◆ **Short exercise**: Rewrite the part of the items that opens with the line containing "Locate each specified" and closes with the line containing "Hans (1429, 791)", changing "payment" to "invoice" and keeping everything else unchanged. Leave the pictures out of the answer.

◆ **Input**:
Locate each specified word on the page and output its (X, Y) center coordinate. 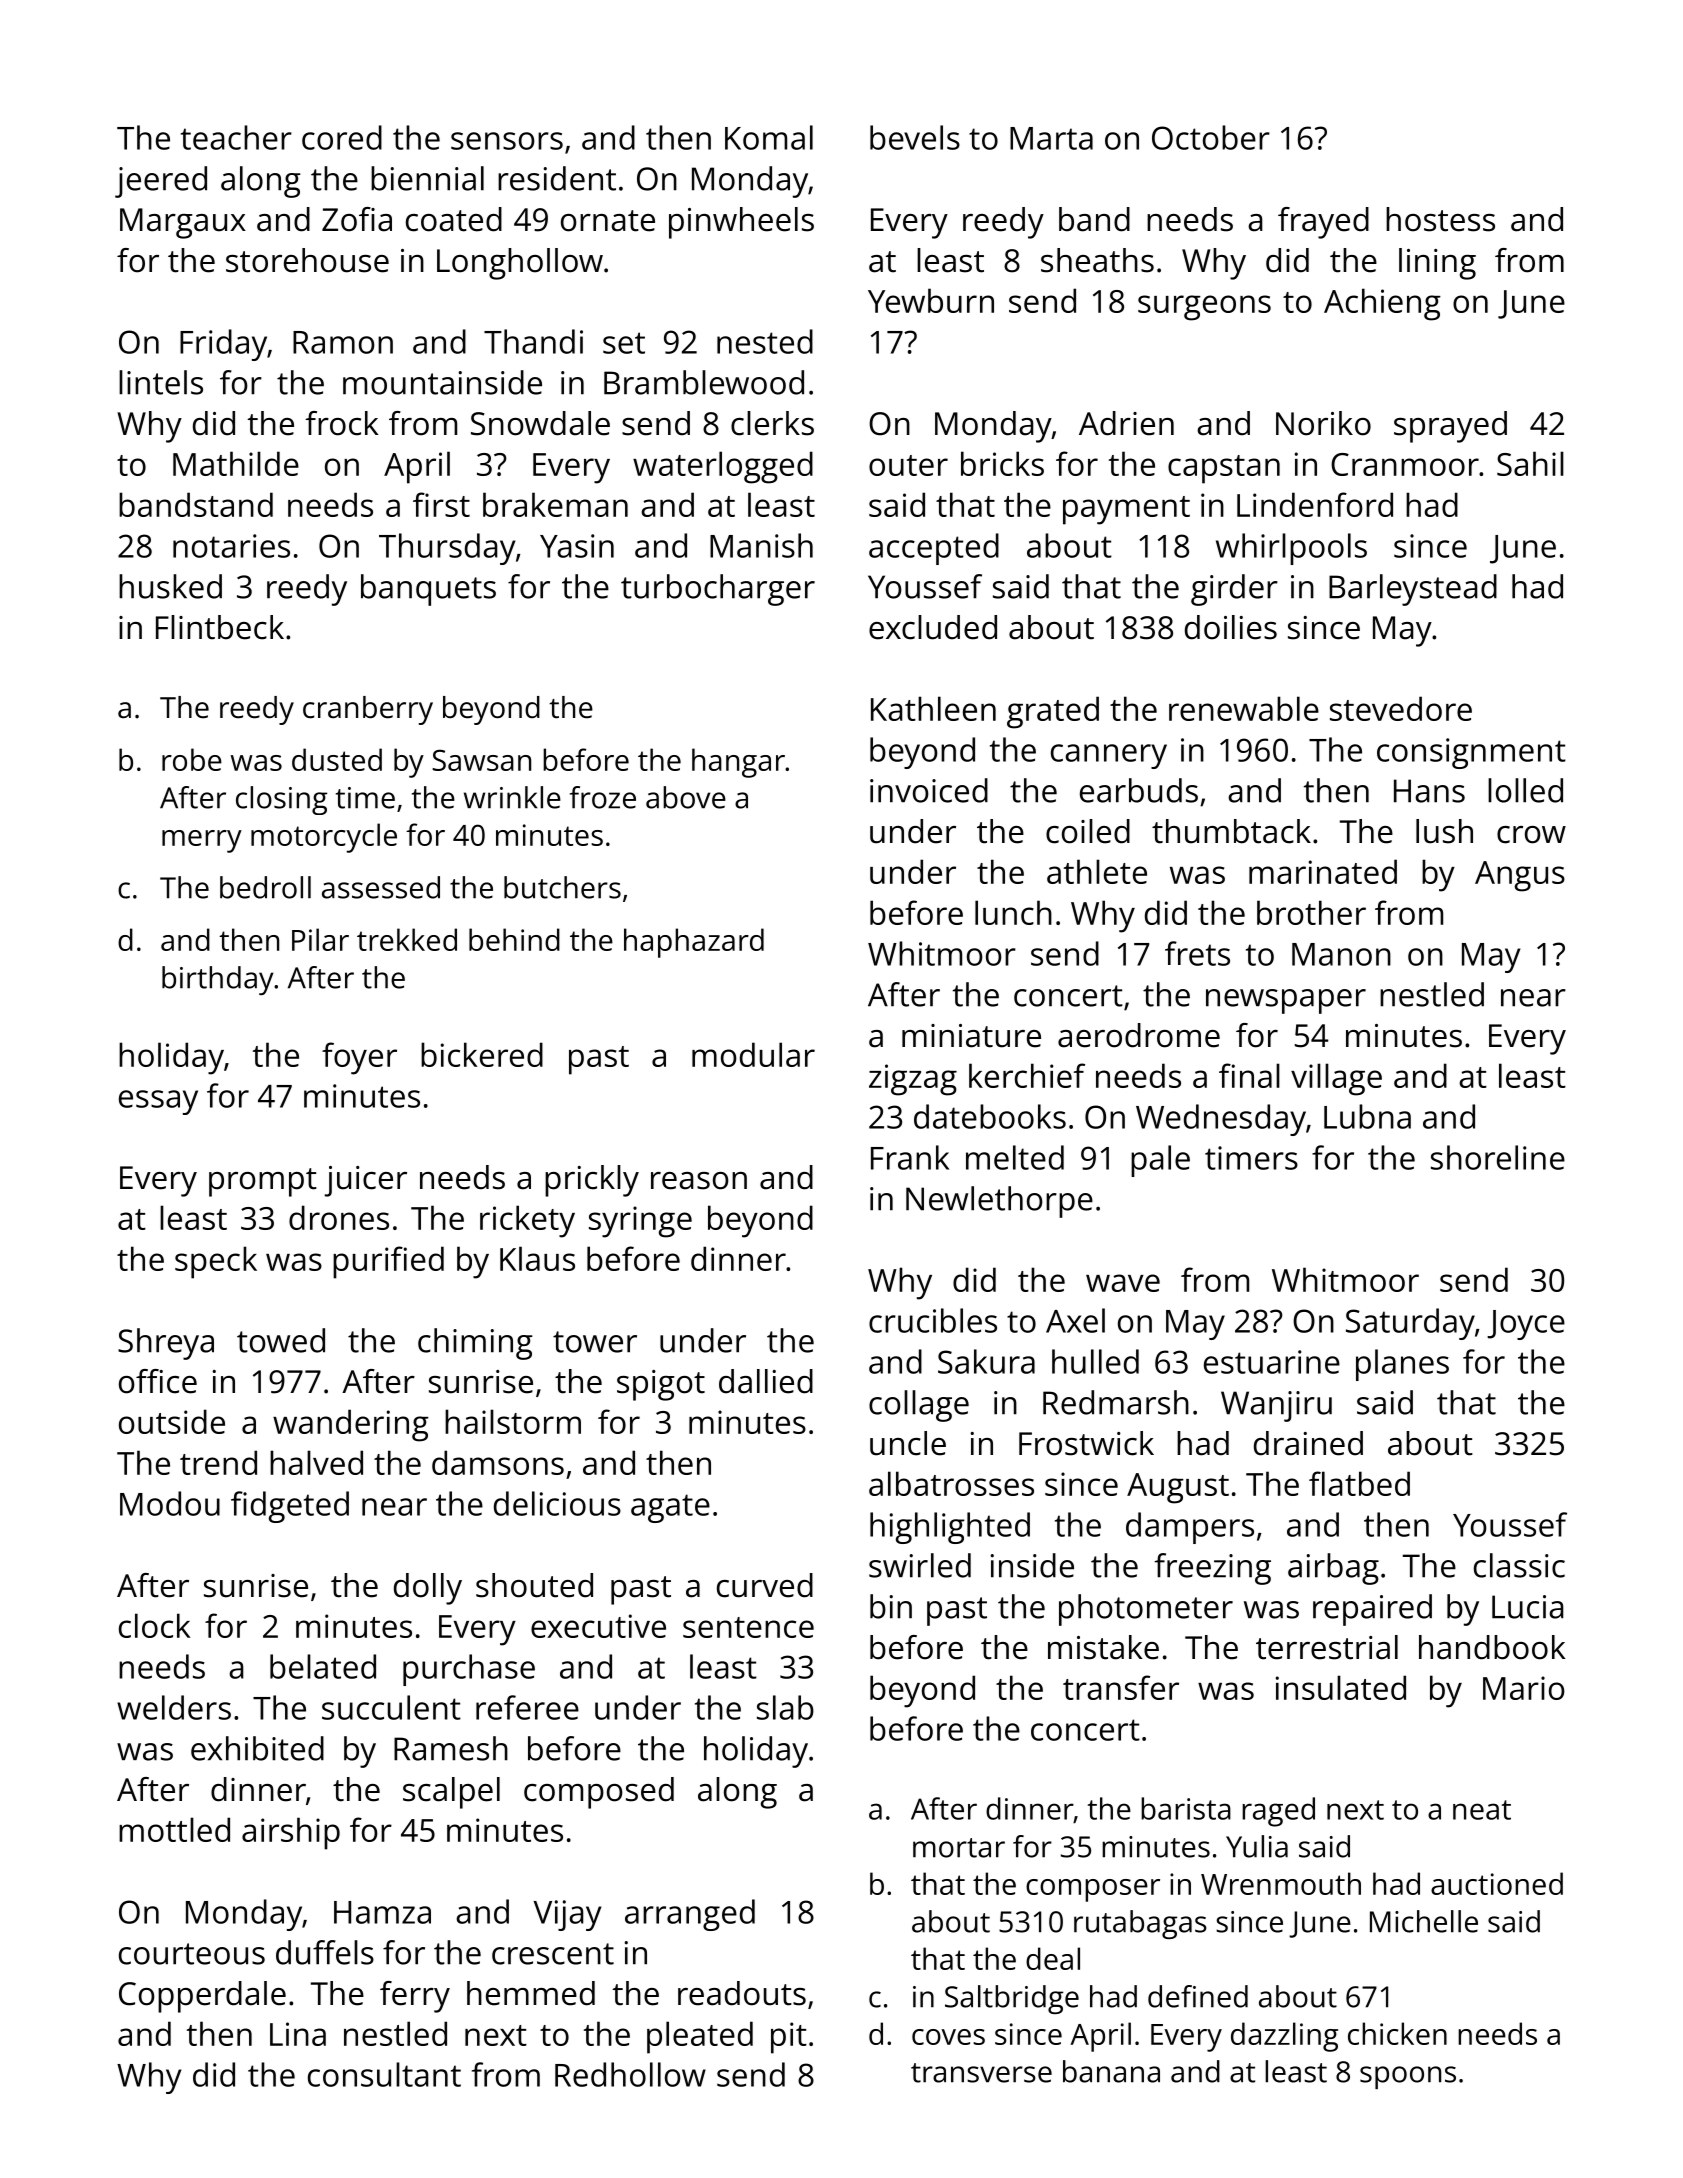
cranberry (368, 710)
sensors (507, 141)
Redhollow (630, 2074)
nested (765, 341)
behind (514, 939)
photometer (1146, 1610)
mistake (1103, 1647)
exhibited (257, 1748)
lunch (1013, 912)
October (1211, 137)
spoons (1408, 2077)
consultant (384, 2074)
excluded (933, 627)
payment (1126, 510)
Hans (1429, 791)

* * *

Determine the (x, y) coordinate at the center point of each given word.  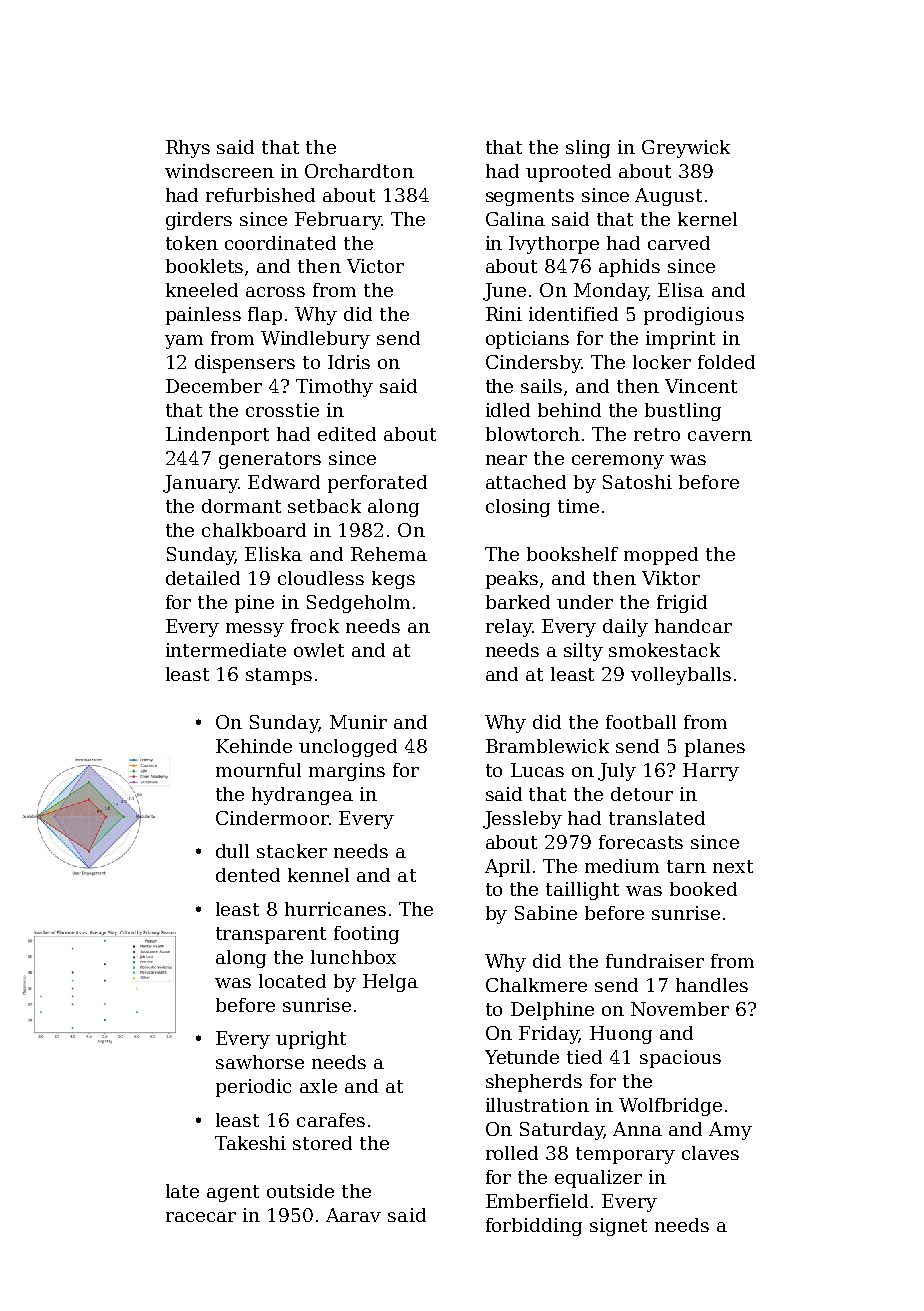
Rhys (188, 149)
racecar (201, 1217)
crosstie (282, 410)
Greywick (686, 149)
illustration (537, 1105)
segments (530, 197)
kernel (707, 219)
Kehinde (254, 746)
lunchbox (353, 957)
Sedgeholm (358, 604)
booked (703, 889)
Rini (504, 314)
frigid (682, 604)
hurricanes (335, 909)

◆ **Complete response**:
Locate each specified word on the page and output its (X, Y) center coordinate. 
cranberry (368, 710)
sensors (507, 141)
Redhollow (630, 2074)
nested (765, 341)
behind (514, 939)
photometer (1146, 1610)
mistake (1103, 1647)
exhibited (257, 1748)
lunch (1013, 912)
October (1211, 137)
spoons (1408, 2077)
consultant (384, 2074)
excluded (933, 627)
invoice (1126, 510)
Hans (1429, 791)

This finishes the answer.